Exercise prompt –
Within the records below is a range that opens at the line with "building: [508,552,543,591] ->" and closes at the line with "building: [152,189,322,307] -> none". Return that range word for word, both ends included, and only that range.

Information supplied –
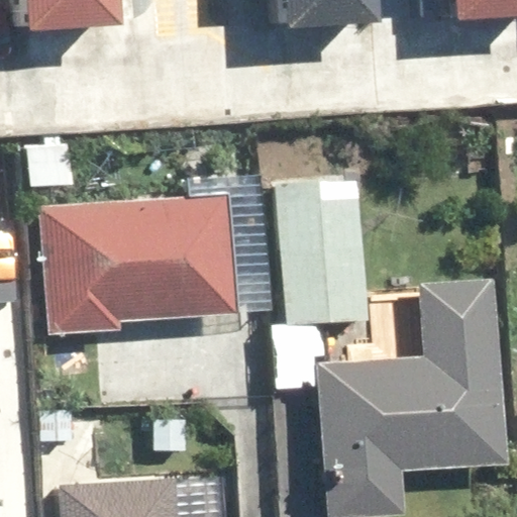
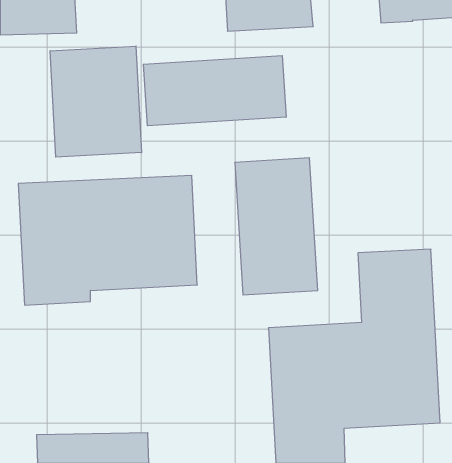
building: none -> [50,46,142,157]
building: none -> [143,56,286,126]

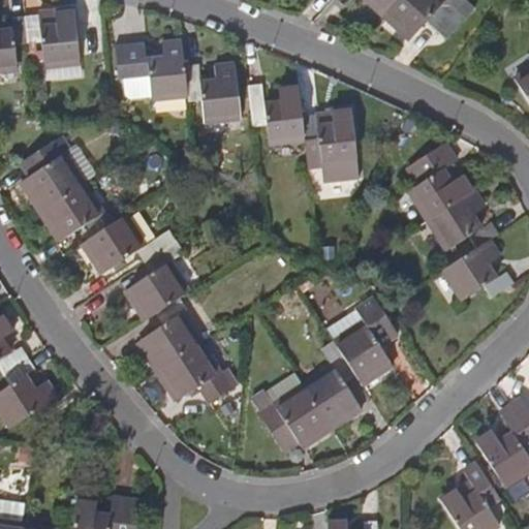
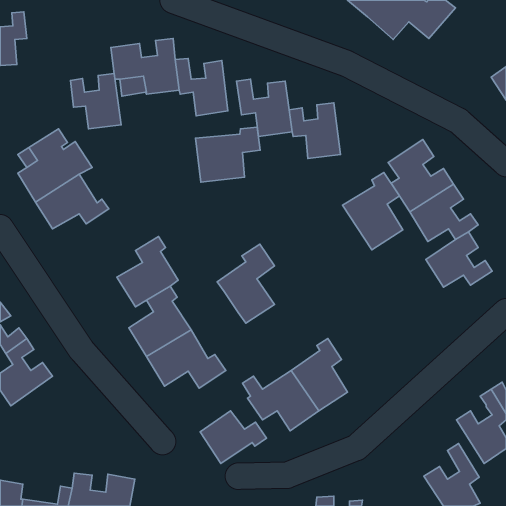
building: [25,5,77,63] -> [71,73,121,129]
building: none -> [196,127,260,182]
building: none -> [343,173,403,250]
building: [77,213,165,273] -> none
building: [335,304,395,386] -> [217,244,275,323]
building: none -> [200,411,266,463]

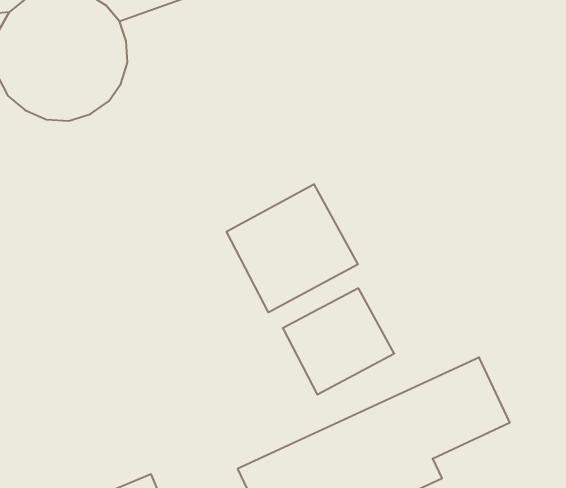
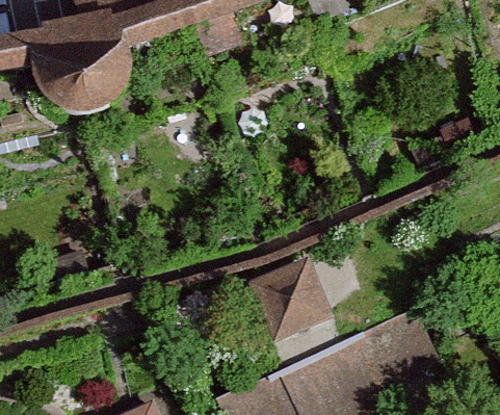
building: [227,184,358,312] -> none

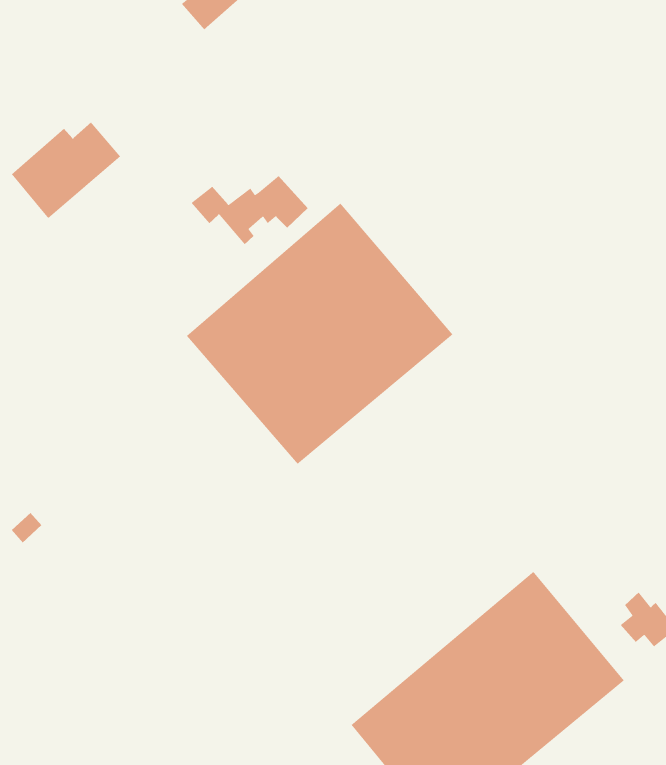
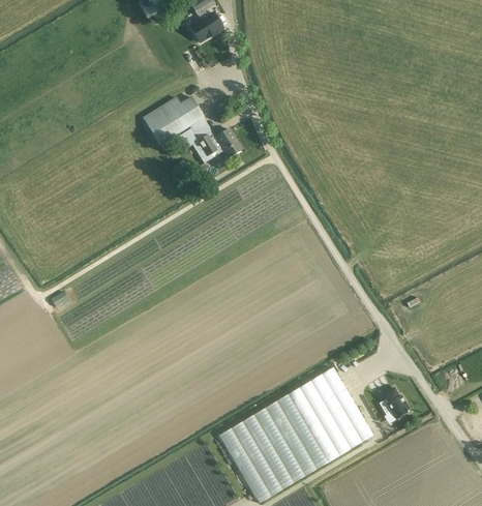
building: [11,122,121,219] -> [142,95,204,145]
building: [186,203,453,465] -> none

==

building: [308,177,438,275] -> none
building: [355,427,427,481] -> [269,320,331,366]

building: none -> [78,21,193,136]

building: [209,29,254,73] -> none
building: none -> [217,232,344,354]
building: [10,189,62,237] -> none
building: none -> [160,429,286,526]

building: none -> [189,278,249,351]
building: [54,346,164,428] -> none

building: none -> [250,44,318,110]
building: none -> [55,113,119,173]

...

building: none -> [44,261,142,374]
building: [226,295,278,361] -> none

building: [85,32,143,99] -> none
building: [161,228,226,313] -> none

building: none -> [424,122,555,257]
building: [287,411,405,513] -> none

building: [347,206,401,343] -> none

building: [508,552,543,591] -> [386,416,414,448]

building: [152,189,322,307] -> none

Expected answer –
building: [508,552,543,591] -> [386,416,414,448]

building: [152,189,322,307] -> none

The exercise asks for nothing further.